** Opening Source information block **

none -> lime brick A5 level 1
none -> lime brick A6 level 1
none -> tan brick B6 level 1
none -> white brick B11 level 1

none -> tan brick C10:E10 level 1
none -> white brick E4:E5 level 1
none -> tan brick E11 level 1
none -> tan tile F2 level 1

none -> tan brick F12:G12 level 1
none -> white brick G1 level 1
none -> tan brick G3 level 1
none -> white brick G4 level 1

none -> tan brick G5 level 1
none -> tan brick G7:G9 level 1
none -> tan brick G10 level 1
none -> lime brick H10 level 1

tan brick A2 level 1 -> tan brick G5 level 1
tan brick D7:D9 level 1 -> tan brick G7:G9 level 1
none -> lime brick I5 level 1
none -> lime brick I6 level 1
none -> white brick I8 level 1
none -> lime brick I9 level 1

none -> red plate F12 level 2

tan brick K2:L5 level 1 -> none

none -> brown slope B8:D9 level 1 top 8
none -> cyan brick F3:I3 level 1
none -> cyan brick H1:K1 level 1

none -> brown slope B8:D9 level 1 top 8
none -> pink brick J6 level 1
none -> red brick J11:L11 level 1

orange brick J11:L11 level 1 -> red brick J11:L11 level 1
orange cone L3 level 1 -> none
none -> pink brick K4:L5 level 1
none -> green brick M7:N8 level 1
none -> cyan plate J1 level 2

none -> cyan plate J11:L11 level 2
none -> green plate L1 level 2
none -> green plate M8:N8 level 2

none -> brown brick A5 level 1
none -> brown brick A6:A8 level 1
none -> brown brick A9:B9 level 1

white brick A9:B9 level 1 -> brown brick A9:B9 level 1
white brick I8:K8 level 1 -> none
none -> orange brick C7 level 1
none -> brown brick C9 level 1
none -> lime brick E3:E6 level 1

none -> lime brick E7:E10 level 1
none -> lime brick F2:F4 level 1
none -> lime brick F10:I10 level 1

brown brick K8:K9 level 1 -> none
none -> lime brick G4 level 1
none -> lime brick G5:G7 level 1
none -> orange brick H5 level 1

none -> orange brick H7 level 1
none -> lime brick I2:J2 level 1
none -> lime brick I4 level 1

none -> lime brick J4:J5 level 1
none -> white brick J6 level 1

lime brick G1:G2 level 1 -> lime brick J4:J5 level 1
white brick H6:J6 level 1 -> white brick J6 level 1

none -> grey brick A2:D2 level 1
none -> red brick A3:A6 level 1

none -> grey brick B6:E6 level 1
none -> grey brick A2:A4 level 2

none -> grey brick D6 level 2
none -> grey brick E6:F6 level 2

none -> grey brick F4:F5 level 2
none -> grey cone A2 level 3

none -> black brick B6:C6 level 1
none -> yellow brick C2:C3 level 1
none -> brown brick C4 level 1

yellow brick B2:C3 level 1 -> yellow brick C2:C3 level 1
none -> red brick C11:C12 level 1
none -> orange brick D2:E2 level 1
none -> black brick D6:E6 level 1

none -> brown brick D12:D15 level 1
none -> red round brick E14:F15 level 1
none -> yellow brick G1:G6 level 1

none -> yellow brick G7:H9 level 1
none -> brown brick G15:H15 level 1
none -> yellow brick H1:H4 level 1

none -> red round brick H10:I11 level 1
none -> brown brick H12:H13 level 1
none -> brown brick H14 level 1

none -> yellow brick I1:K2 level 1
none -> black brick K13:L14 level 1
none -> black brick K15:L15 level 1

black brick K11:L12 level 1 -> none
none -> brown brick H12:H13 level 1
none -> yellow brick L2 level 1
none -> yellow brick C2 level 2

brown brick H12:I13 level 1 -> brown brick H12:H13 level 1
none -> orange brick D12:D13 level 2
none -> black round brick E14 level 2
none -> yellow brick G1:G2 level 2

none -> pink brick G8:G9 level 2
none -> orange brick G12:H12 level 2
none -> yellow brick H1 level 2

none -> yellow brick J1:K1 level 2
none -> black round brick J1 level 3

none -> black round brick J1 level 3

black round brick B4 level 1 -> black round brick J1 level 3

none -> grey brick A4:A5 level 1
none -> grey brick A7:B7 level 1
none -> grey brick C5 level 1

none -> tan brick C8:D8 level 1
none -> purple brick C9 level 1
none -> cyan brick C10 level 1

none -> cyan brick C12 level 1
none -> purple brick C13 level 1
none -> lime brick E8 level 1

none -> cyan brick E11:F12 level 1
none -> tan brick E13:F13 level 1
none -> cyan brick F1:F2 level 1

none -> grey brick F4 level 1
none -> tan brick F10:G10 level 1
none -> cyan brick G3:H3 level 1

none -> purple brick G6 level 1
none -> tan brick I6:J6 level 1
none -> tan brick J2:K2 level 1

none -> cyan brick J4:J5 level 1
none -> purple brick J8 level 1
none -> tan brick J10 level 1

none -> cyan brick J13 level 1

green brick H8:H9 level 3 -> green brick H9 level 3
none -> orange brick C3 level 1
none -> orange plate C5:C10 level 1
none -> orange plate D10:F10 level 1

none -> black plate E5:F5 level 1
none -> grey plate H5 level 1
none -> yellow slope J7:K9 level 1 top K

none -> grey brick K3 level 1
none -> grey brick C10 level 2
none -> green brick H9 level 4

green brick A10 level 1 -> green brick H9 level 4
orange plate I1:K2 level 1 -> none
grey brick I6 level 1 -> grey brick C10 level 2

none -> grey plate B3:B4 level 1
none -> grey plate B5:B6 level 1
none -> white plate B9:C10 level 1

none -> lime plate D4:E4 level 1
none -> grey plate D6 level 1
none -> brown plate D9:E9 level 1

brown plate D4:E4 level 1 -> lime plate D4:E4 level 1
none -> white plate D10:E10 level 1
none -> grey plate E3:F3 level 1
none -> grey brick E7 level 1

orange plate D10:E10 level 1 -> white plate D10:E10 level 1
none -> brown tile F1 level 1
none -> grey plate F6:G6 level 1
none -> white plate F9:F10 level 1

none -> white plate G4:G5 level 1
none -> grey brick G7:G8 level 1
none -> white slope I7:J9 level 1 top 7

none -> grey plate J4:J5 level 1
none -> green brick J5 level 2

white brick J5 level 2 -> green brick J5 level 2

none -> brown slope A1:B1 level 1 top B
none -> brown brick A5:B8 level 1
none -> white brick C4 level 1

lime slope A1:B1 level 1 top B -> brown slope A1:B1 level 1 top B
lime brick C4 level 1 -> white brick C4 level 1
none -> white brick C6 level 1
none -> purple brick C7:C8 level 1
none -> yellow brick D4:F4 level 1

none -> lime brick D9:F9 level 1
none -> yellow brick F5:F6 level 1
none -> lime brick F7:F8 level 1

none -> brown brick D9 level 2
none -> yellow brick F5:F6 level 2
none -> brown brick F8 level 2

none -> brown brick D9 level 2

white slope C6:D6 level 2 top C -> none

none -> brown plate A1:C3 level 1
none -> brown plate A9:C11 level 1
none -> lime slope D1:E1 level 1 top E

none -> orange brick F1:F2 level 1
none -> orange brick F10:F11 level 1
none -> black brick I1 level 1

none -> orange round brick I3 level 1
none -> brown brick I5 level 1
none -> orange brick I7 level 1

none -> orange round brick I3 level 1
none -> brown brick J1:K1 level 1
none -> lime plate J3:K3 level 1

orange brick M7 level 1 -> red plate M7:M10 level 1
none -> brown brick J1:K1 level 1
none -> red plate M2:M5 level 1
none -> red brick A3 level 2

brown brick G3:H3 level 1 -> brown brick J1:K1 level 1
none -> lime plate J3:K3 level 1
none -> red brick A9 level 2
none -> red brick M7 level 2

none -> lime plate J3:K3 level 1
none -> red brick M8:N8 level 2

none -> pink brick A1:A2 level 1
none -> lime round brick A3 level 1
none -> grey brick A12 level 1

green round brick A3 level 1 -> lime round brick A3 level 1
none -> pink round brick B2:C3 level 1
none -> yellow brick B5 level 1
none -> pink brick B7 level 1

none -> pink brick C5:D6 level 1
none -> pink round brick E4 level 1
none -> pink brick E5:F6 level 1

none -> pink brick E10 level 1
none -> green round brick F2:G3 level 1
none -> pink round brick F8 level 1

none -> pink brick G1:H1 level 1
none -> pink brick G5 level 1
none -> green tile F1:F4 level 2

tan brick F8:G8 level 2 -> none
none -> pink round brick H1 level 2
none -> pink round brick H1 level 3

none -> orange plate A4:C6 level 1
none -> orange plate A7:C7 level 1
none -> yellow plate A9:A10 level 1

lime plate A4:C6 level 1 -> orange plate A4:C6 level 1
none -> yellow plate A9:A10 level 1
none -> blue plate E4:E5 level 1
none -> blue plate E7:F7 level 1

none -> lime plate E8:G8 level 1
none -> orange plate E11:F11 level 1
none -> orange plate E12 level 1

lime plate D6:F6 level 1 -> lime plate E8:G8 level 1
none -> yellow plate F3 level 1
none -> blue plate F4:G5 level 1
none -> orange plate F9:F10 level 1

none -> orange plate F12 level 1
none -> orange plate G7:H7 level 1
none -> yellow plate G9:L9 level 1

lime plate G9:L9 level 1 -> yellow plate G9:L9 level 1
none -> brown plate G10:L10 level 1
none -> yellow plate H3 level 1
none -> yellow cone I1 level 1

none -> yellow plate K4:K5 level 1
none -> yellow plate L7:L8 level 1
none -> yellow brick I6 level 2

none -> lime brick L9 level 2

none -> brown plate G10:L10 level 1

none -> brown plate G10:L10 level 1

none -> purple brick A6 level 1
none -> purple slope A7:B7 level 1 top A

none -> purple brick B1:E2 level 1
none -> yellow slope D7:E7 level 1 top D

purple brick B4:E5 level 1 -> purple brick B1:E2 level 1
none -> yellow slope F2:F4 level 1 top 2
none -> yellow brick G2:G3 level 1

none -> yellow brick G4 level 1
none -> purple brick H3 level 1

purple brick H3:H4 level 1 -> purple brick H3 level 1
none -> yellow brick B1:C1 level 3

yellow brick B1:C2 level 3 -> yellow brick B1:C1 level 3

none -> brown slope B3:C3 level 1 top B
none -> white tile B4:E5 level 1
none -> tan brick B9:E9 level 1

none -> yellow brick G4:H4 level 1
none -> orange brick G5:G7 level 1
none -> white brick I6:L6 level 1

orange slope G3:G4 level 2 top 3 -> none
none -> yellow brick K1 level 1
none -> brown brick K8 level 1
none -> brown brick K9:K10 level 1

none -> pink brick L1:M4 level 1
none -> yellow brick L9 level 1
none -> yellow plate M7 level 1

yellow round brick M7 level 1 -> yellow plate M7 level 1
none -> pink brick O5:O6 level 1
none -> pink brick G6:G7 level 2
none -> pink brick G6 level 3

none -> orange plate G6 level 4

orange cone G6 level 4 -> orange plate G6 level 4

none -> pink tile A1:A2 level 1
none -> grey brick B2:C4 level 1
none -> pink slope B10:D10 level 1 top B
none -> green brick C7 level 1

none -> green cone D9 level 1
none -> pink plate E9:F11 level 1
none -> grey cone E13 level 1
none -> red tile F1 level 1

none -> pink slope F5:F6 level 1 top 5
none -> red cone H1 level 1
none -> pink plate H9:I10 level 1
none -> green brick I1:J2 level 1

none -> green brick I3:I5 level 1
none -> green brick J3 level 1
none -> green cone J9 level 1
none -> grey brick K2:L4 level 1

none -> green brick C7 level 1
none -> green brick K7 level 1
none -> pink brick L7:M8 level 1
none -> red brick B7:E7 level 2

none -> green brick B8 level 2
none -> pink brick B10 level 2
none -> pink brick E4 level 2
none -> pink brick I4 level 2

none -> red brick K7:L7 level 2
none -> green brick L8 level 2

** Closing Source information block **

How to complete this task> Retype only the lines above between the line with "none -> yellow brick K1 level 1" and the line with "none -> pink brick G6 level 3", counting those two lines as well, and keep every character as it is.

Output for this exercise>
none -> yellow brick K1 level 1
none -> brown brick K8 level 1
none -> brown brick K9:K10 level 1

none -> pink brick L1:M4 level 1
none -> yellow brick L9 level 1
none -> yellow plate M7 level 1

yellow round brick M7 level 1 -> yellow plate M7 level 1
none -> pink brick O5:O6 level 1
none -> pink brick G6:G7 level 2
none -> pink brick G6 level 3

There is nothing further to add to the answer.